(Exercise goal): A copy is needed of each line in the records that has the word "RESET".

(Recorded data):
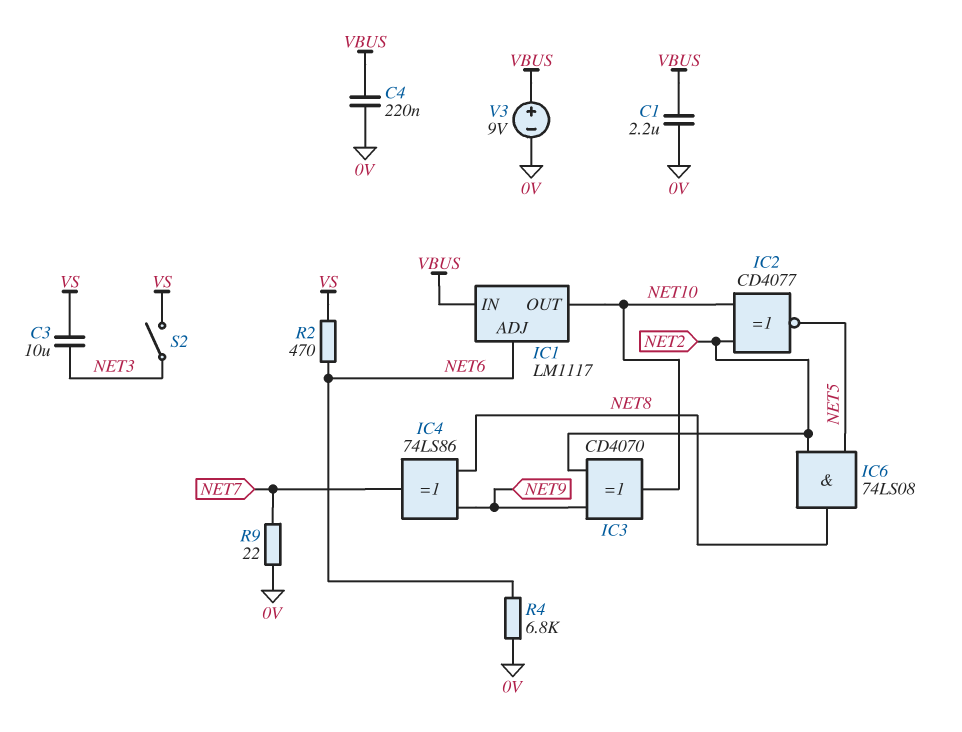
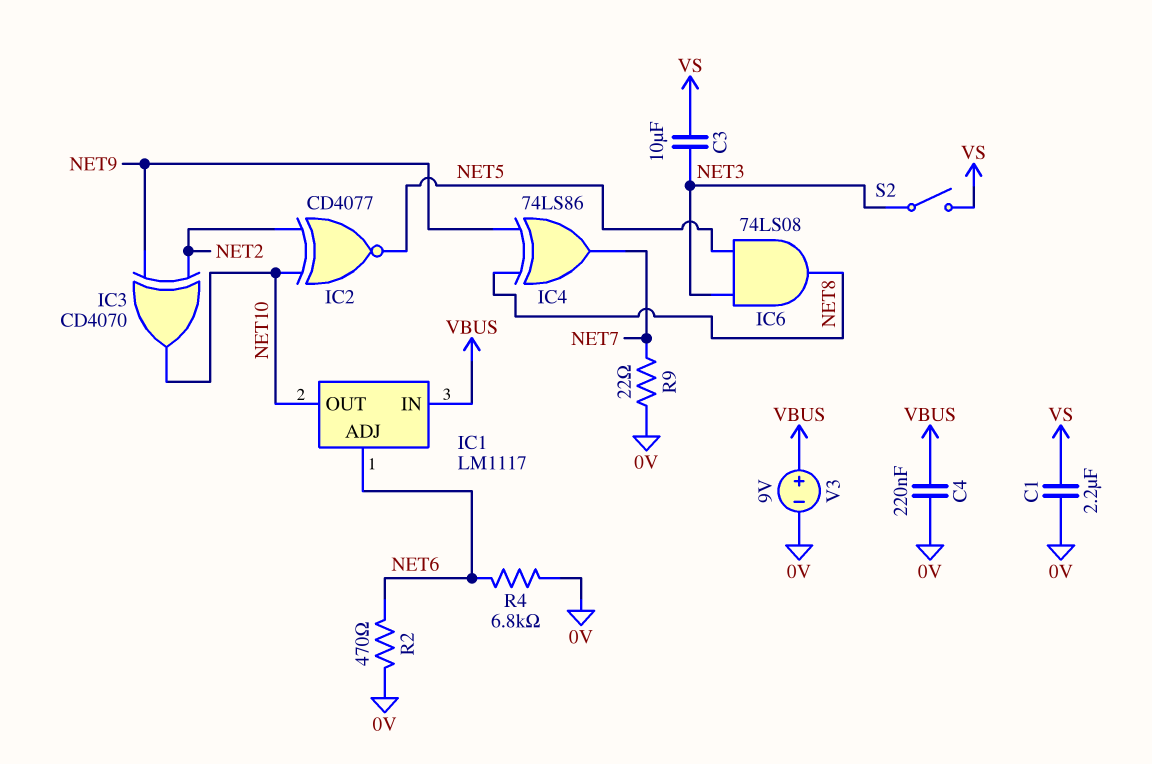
C1: 2.2uF (0V, VBUS) -> 2.2uF (0V, VS)
IC6: AND 74LS08 (in NET2, in NET5, out NET8) -> AND 74LS08 (in NET3, in NET5, out NET8)
R2: 470 (NET6, VS) -> 470 (0V, NET6)

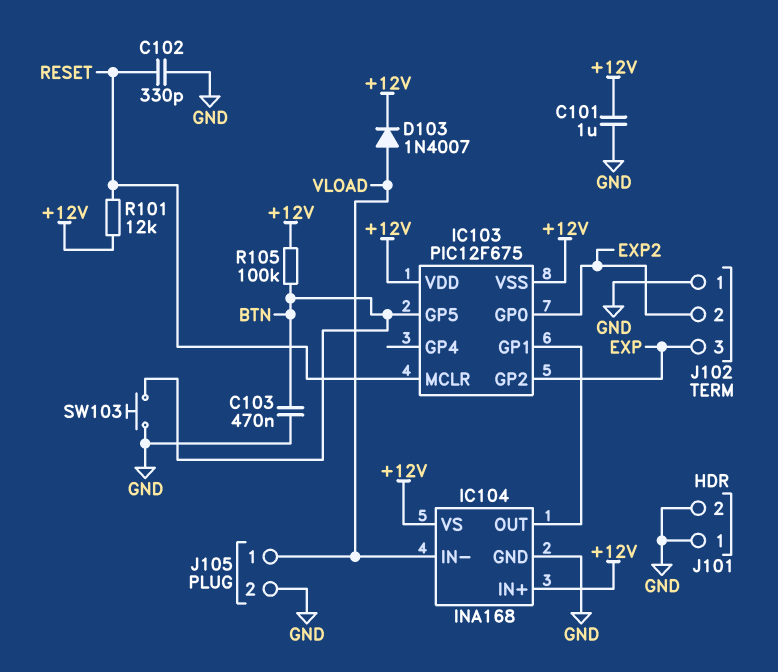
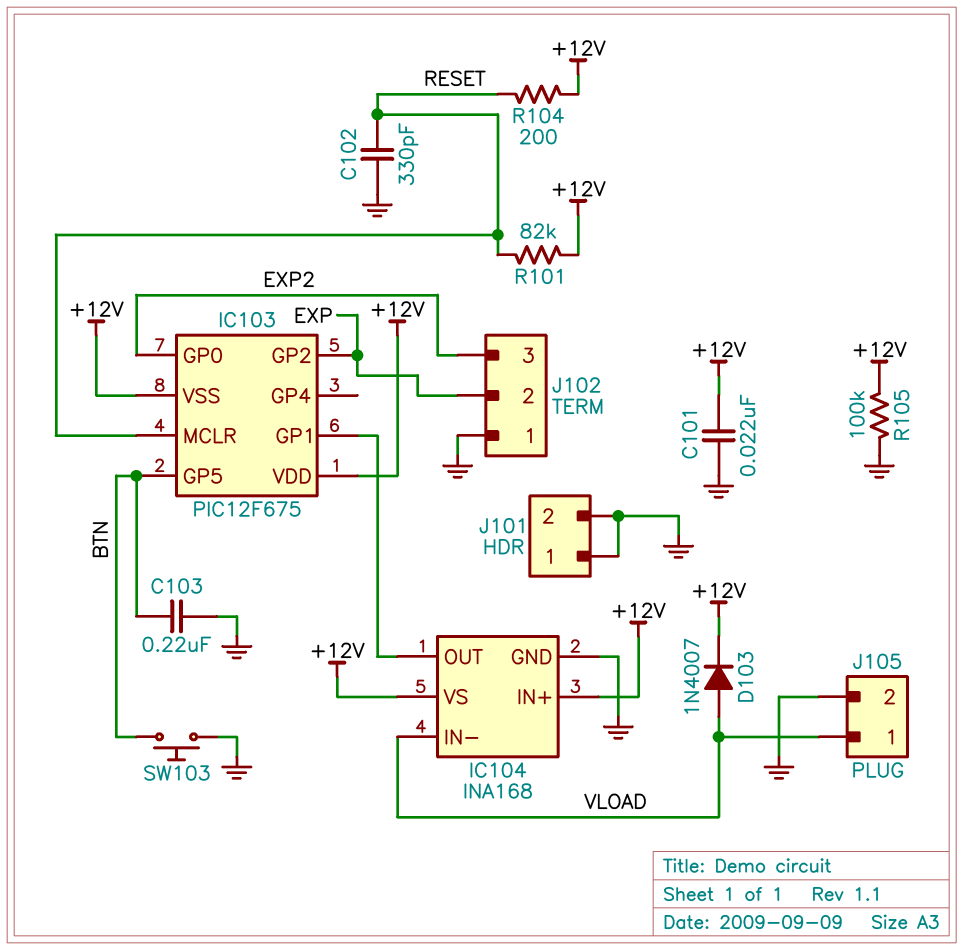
C101: 1uF (+12V, GND) -> 22nF (+12V, GND)
C103: 470nF (BTN, GND) -> 220nF (BTN, GND)
J102 pin 2: EXP2 -> EXP
J102 pin 3: EXP -> EXP2
R101: 12k (+12V, RESET) -> 82k (+12V, RESET)
R104: none -> 200 (+12V, RESET)
R105: 100k (+12V, BTN) -> 100k (+12V, GND)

(Written answer):
R101: 12k (+12V, RESET) -> 82k (+12V, RESET)
R104: none -> 200 (+12V, RESET)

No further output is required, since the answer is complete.